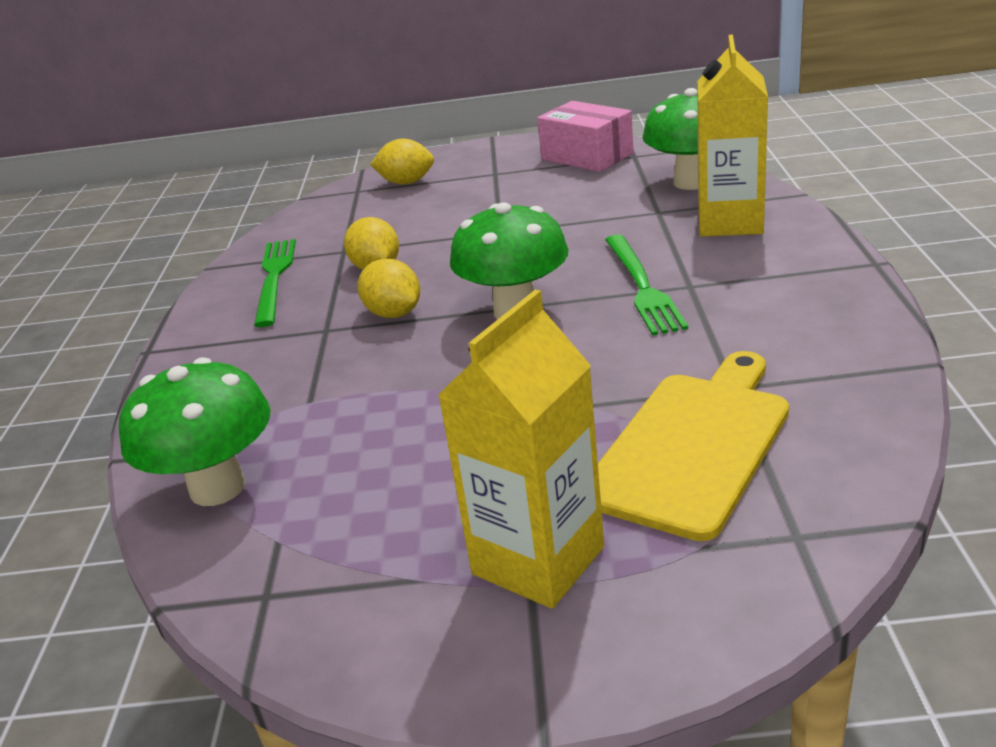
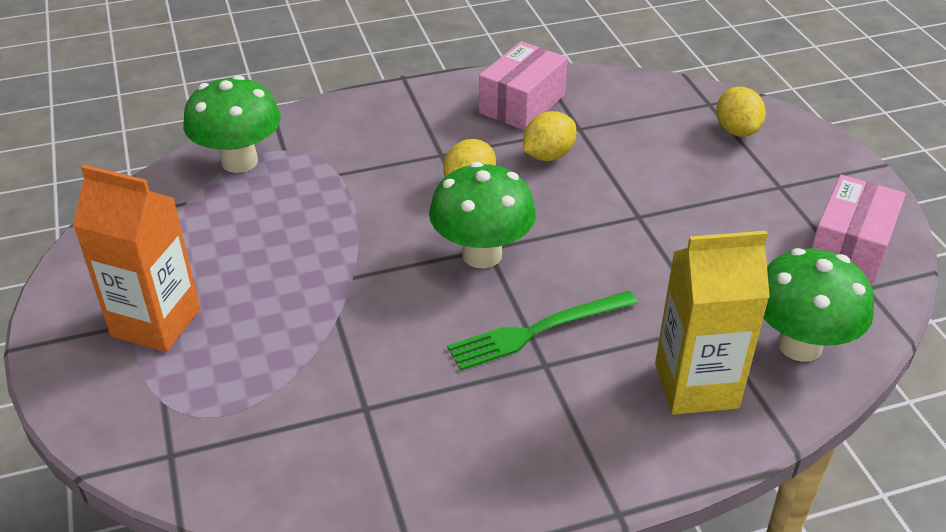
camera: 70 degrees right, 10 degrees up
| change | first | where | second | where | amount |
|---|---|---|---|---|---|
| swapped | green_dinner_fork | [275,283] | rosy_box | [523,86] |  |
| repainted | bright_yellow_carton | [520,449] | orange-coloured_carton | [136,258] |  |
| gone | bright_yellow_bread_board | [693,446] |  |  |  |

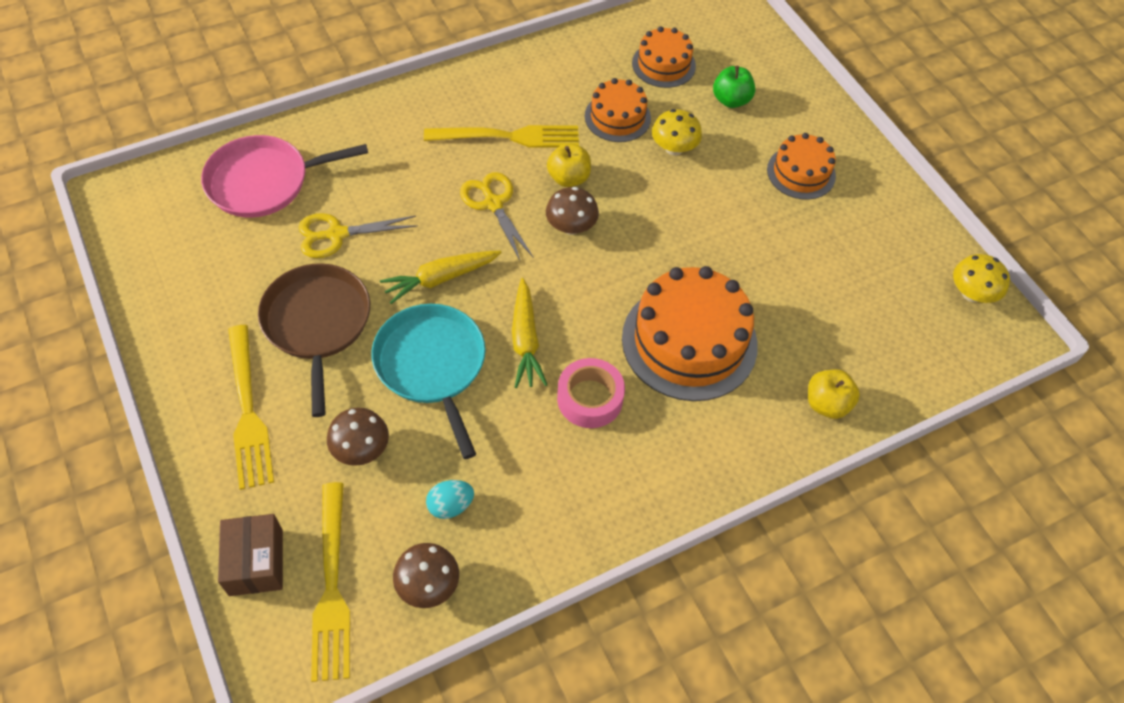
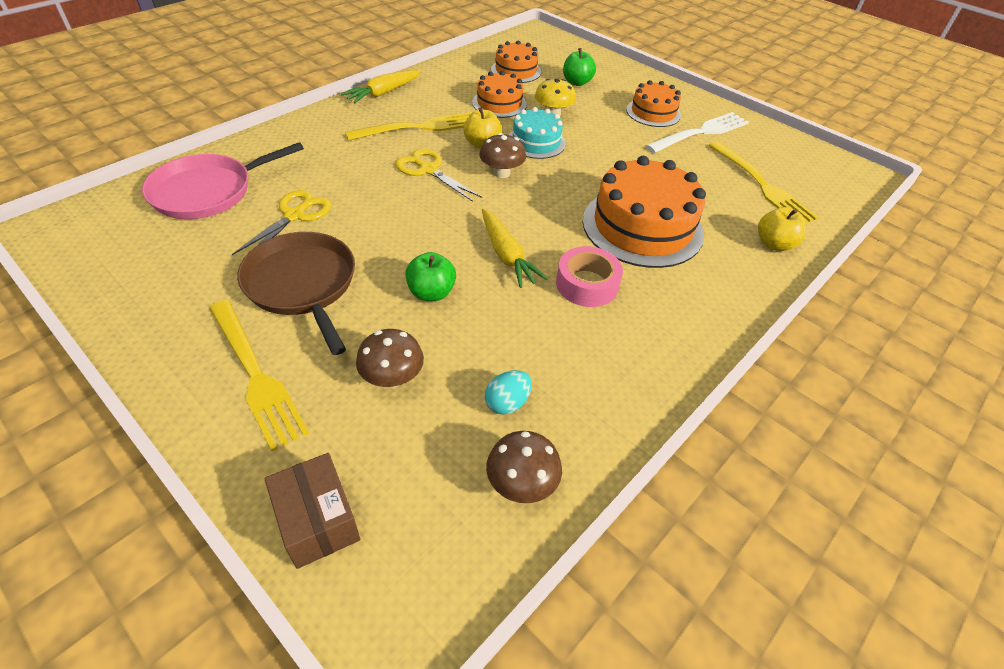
camera: 20 degrees left, 10 degrees down
| change | first | where | second | where | amount |
|---|---|---|---|---|---|
| rotated | bright_yellow_scissors | [358,235] |  | [282,222] | 150 degrees clockwise |
| shifted | bright_yellow_dinner_fork | [330,582] |  | [763,182] |  |
| swapped | teal_frying_pan | [428,381] | green_apple | [430,276] |  |
| shifted | bright_yellow_toy_carrot | [441,277] |  | [381,86] |  |
| gone | bright_yellow_fungus | [981,278] |  |  |  |
| new |  |  | teal_gateau | [537,133] |  |
| new |  |  | white_dinner_fork | [697,132] |  |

====

§ ACTIVITY:
Transcribe the opening line of the listing above, please, and every line after it through the line with "repainted | bright_yellow_carton", word for word, without pictures.

§ ANSWER FOR THIS EXERCISE:
camera: 70 degrees right, 10 degrees up
| change | first | where | second | where | amount |
|---|---|---|---|---|---|
| swapped | green_dinner_fork | [275,283] | rosy_box | [523,86] |  |
| repainted | bright_yellow_carton | [520,449] | orange-coloured_carton | [136,258] |  |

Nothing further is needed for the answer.